Version comparison data
"""

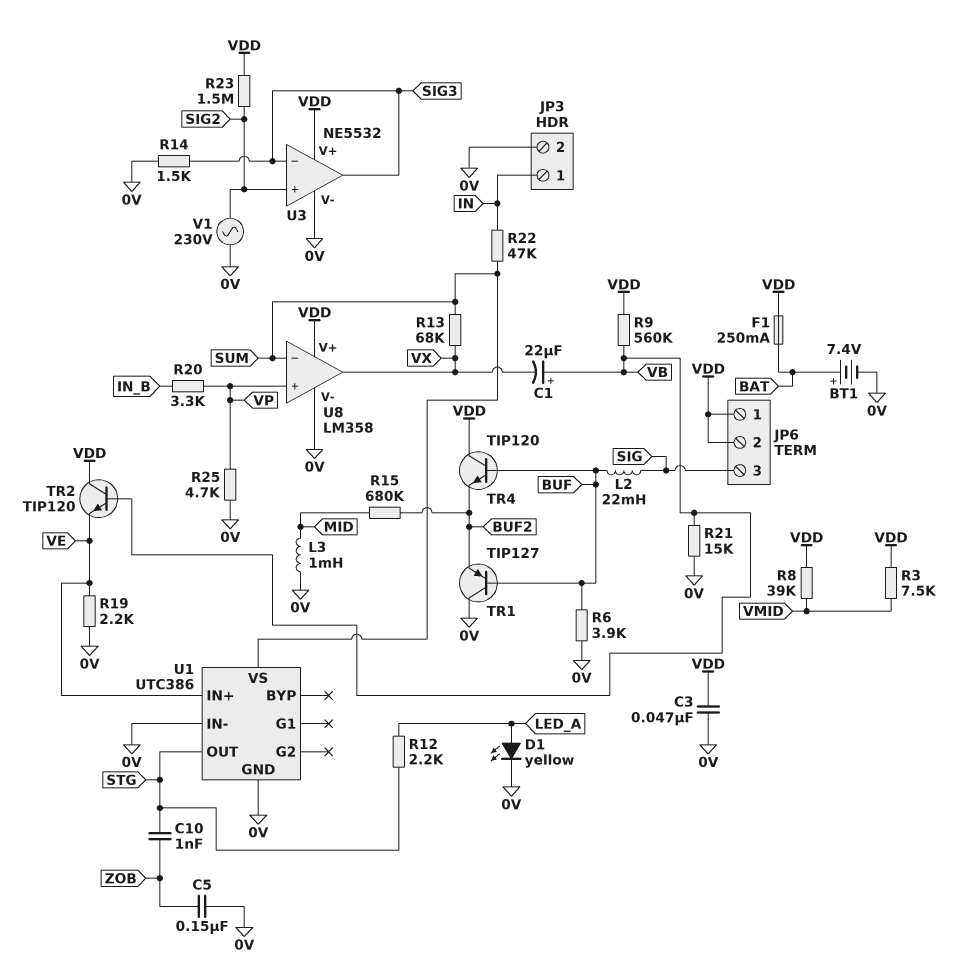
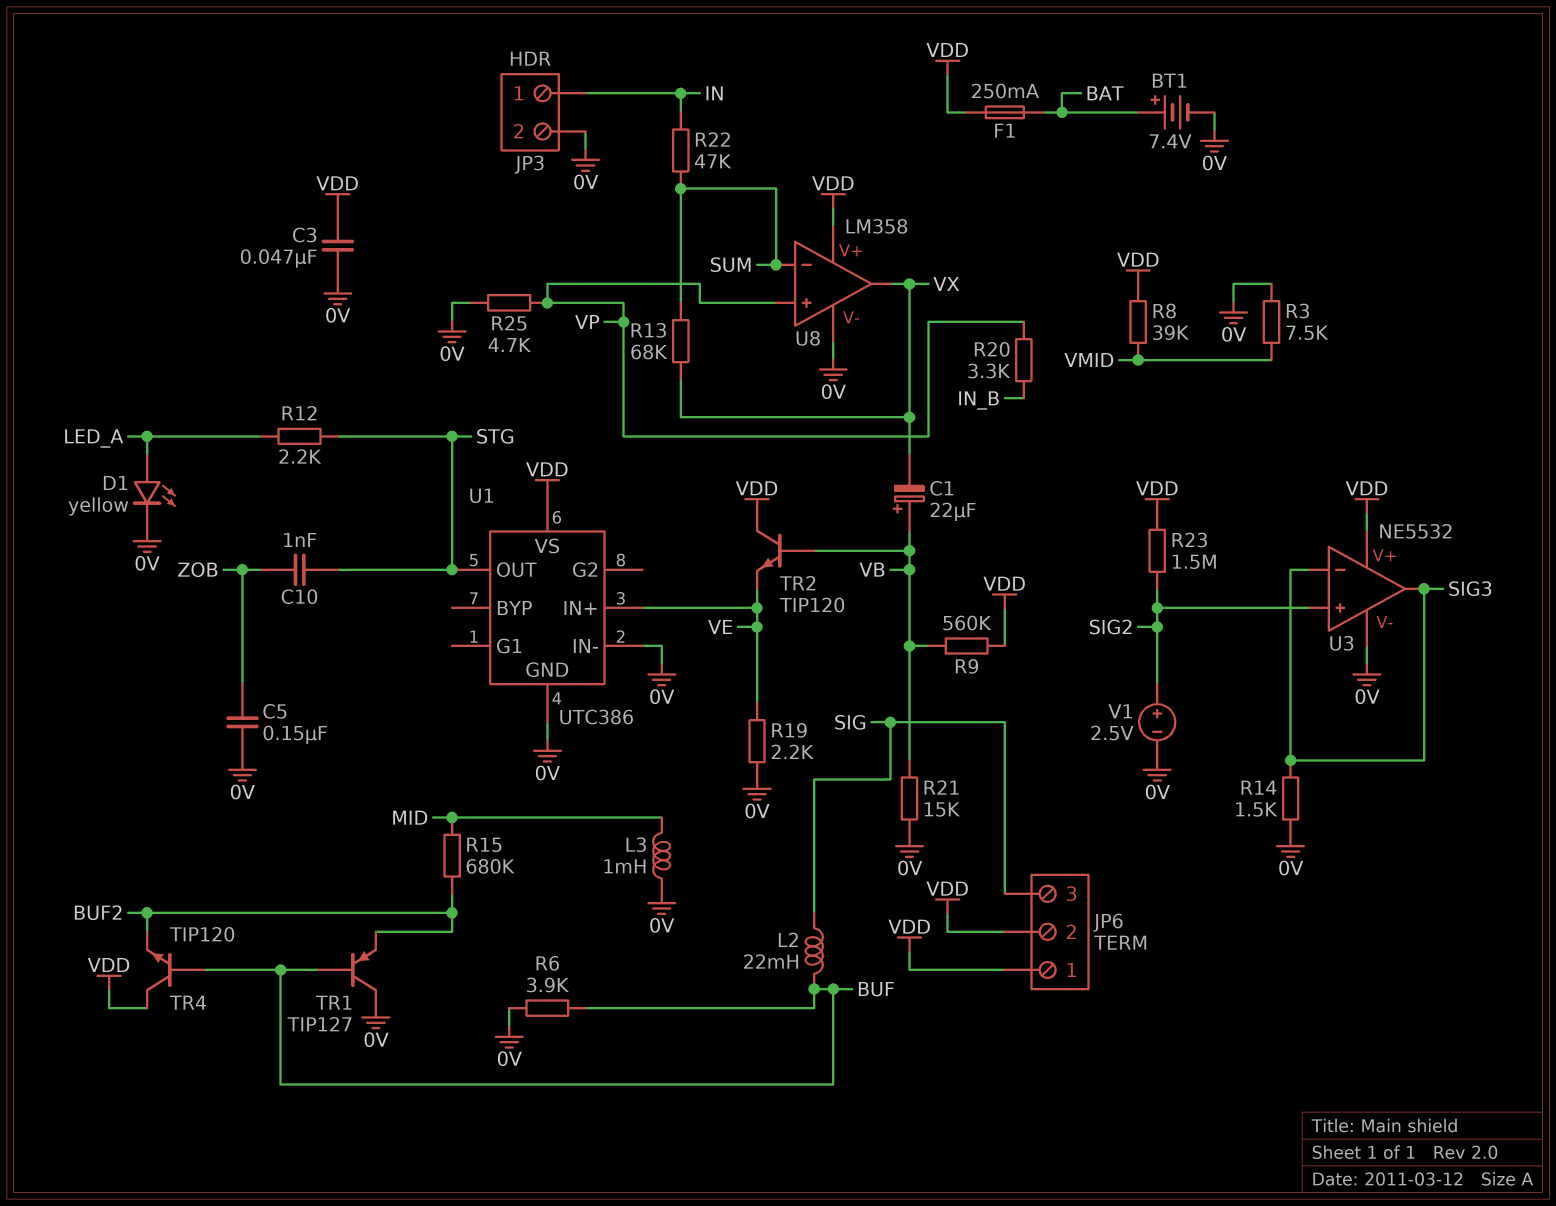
R3: 7.5k (VDD, VMID) -> 7.5k (0V, VMID)
U1 pin VS: SUM -> VDD
V1: AC 230V (0V, SIG2) -> 2.5V (plus SIG2, minus 0V)

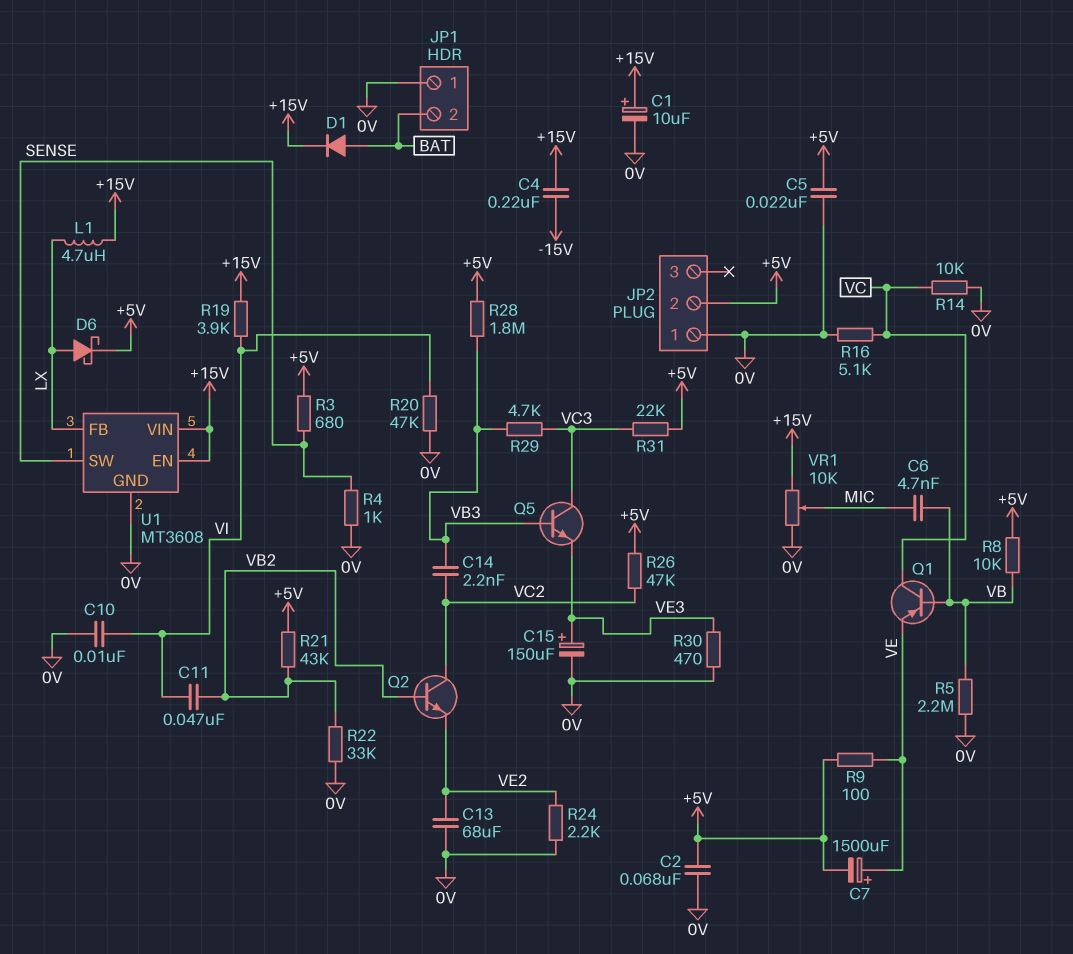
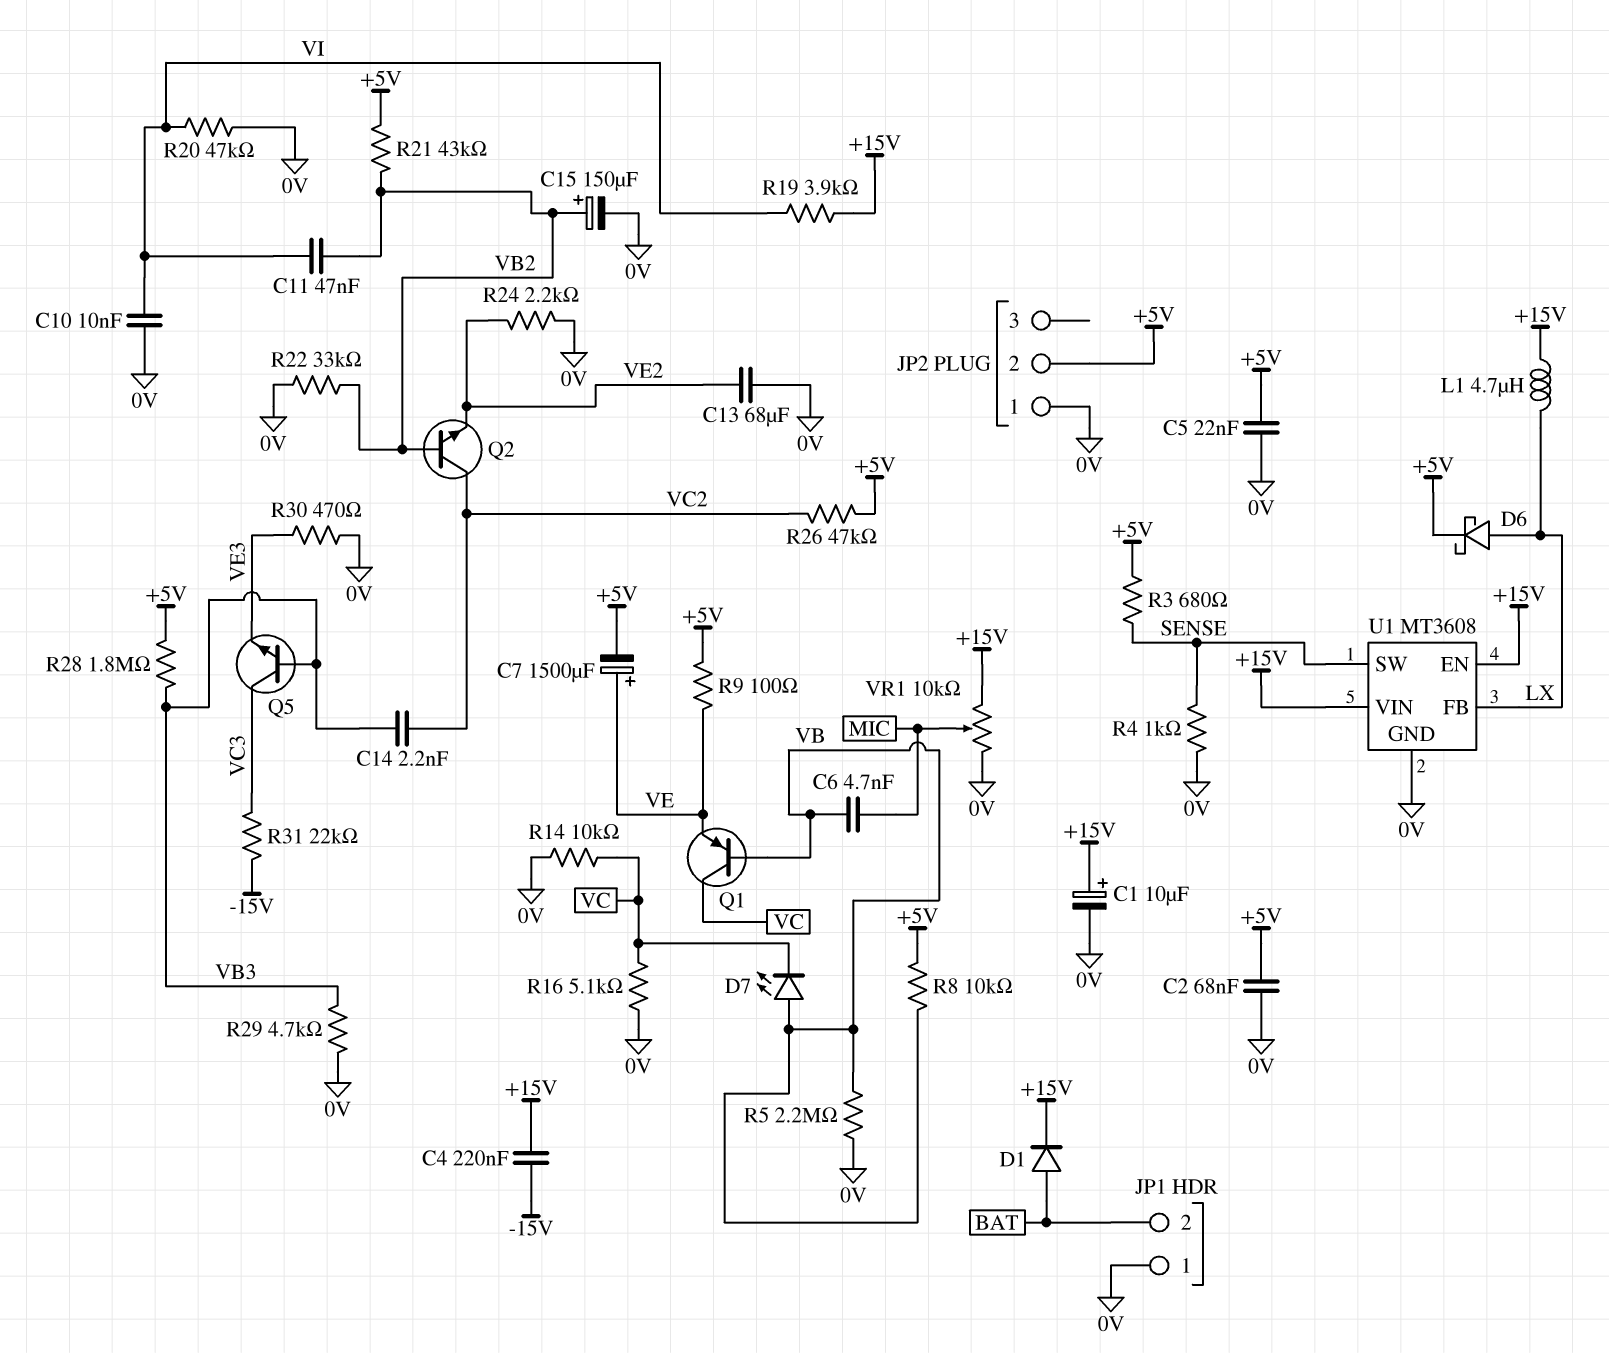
C15: 150uF (plus VE3, minus 0V) -> 150uF (plus VB2, minus 0V)
D7: none -> LED (A VB, K VC)
R29: 4.7k (VB3, VC3) -> 4.7k (0V, VB3)
R31: 22k (+5V, VC3) -> 22k (-15V, VC3)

"""

→ **TASK DESCRIPTION**: Leave out every picture and copy verbatim the lines running from the line containing "V1: AC 230V" through the final line of the data.

→ **ANSWER BOX**:
V1: AC 230V (0V, SIG2) -> 2.5V (plus SIG2, minus 0V)

C15: 150uF (plus VE3, minus 0V) -> 150uF (plus VB2, minus 0V)
D7: none -> LED (A VB, K VC)
R29: 4.7k (VB3, VC3) -> 4.7k (0V, VB3)
R31: 22k (+5V, VC3) -> 22k (-15V, VC3)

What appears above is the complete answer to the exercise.